Supplied material

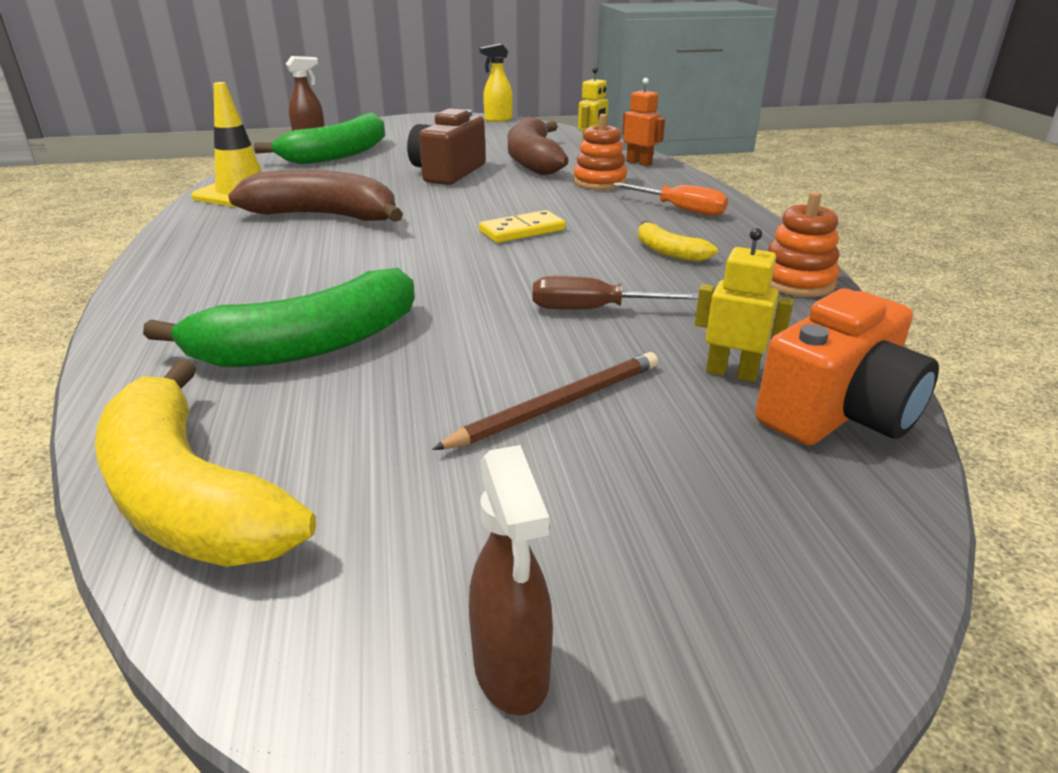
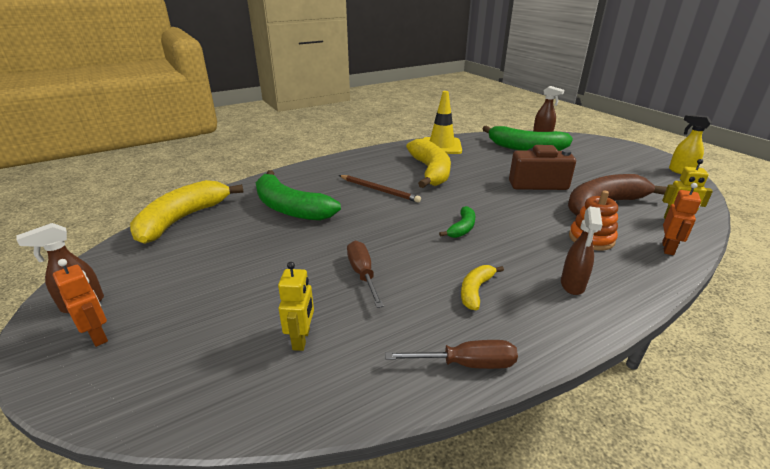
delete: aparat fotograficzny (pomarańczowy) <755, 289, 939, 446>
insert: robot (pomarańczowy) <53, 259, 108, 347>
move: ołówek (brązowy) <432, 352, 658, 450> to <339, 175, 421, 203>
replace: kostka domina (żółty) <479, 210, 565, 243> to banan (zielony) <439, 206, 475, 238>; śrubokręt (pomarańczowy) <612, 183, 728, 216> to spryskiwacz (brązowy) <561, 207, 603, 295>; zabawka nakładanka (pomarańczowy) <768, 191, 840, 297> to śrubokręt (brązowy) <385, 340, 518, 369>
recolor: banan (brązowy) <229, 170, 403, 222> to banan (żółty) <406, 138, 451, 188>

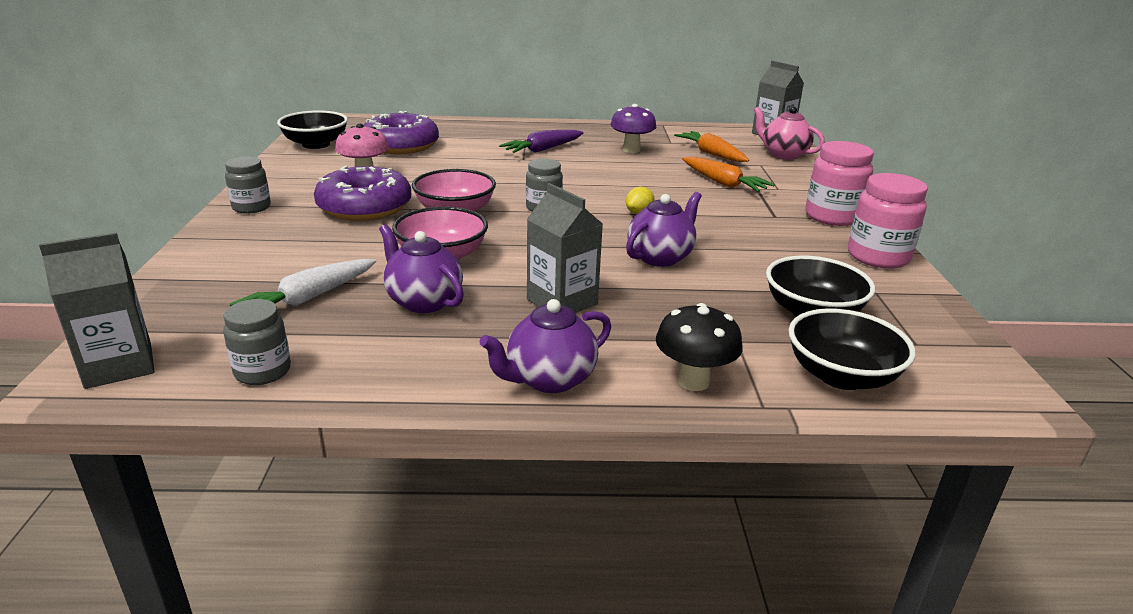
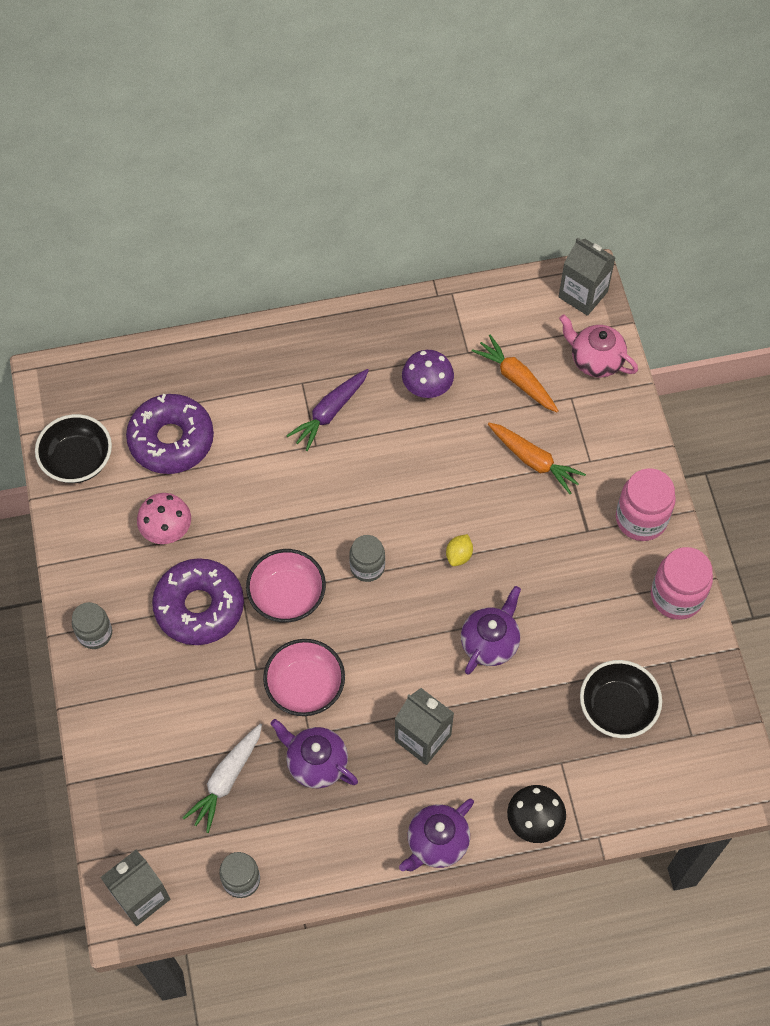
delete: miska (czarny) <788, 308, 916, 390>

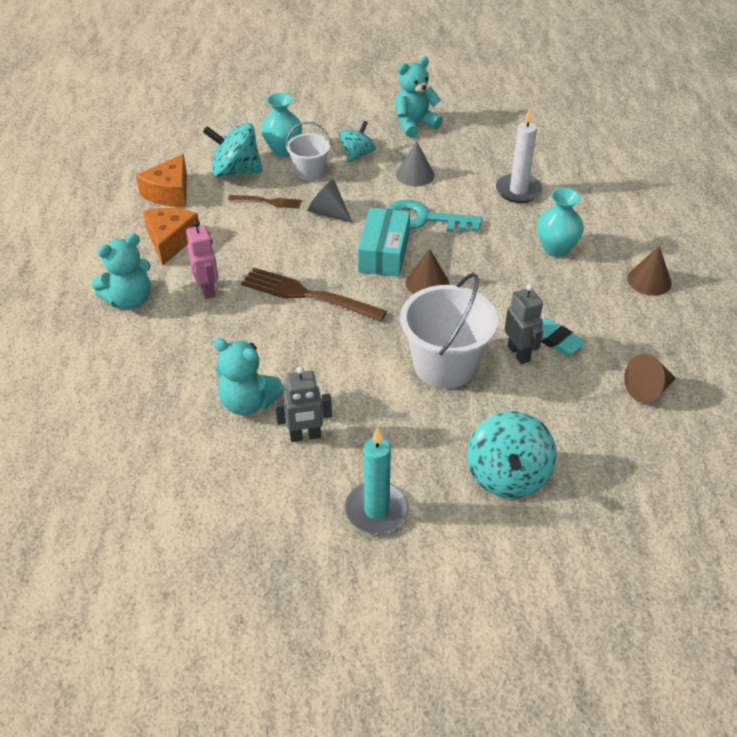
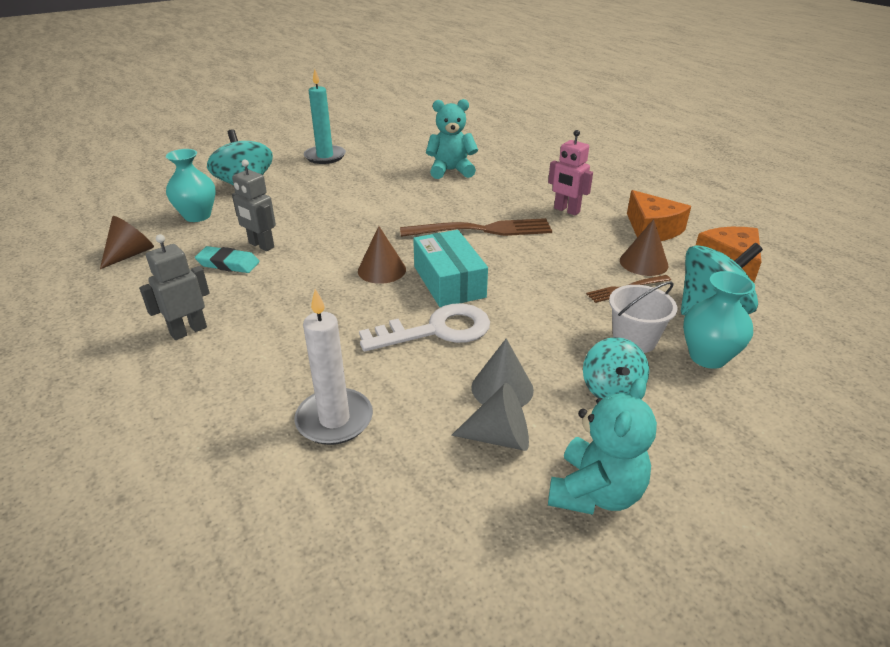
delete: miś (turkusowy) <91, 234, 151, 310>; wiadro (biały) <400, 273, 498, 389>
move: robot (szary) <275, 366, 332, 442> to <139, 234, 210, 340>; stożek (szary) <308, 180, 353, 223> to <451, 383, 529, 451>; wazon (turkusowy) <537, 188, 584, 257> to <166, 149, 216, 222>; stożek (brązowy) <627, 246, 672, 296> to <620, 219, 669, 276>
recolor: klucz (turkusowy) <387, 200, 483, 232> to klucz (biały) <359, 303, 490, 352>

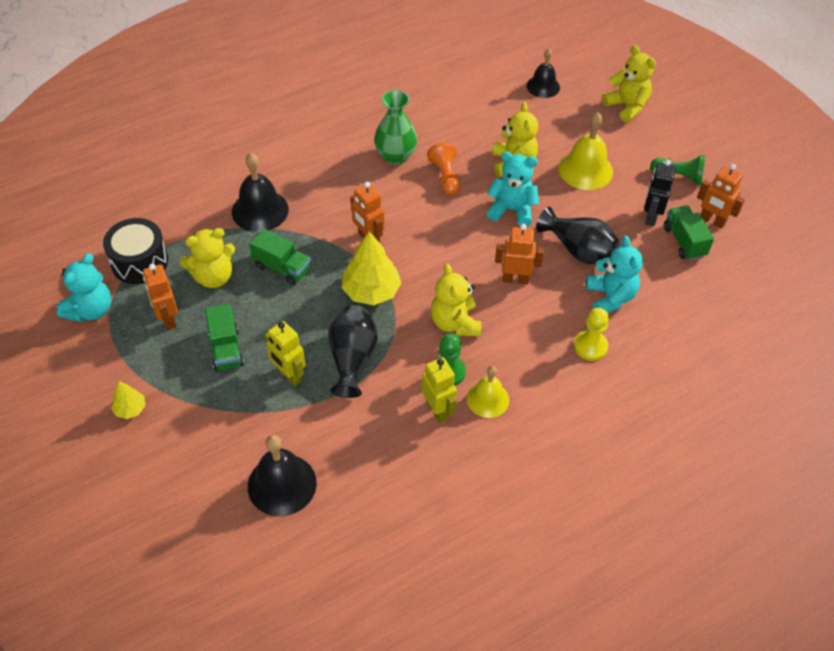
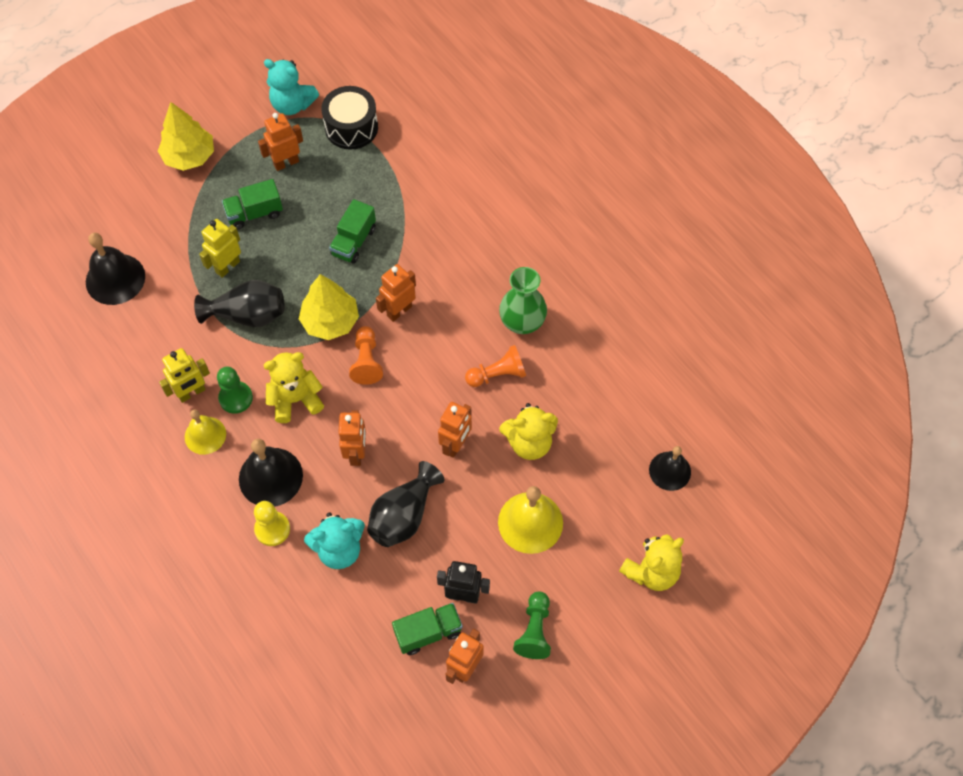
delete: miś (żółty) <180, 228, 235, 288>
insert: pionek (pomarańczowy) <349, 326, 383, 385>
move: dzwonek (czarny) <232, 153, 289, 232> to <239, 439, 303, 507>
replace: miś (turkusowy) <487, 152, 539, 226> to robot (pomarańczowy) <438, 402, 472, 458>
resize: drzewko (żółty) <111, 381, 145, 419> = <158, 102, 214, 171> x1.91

Exercise aim
Please transcribe the lines from the one containing "recolor: banan (brązowy)" to the last line of the listing, both included, exactly and with nothing added, leaving every picture out.

Output of the exercise
recolor: banan (brązowy) <229, 170, 403, 222> to banan (żółty) <406, 138, 451, 188>

delete: miska (czarny) <788, 308, 916, 390>

delete: miś (turkusowy) <91, 234, 151, 310>; wiadro (biały) <400, 273, 498, 389>
move: robot (szary) <275, 366, 332, 442> to <139, 234, 210, 340>; stożek (szary) <308, 180, 353, 223> to <451, 383, 529, 451>; wazon (turkusowy) <537, 188, 584, 257> to <166, 149, 216, 222>; stożek (brązowy) <627, 246, 672, 296> to <620, 219, 669, 276>
recolor: klucz (turkusowy) <387, 200, 483, 232> to klucz (biały) <359, 303, 490, 352>

delete: miś (żółty) <180, 228, 235, 288>
insert: pionek (pomarańczowy) <349, 326, 383, 385>
move: dzwonek (czarny) <232, 153, 289, 232> to <239, 439, 303, 507>
replace: miś (turkusowy) <487, 152, 539, 226> to robot (pomarańczowy) <438, 402, 472, 458>
resize: drzewko (żółty) <111, 381, 145, 419> = <158, 102, 214, 171> x1.91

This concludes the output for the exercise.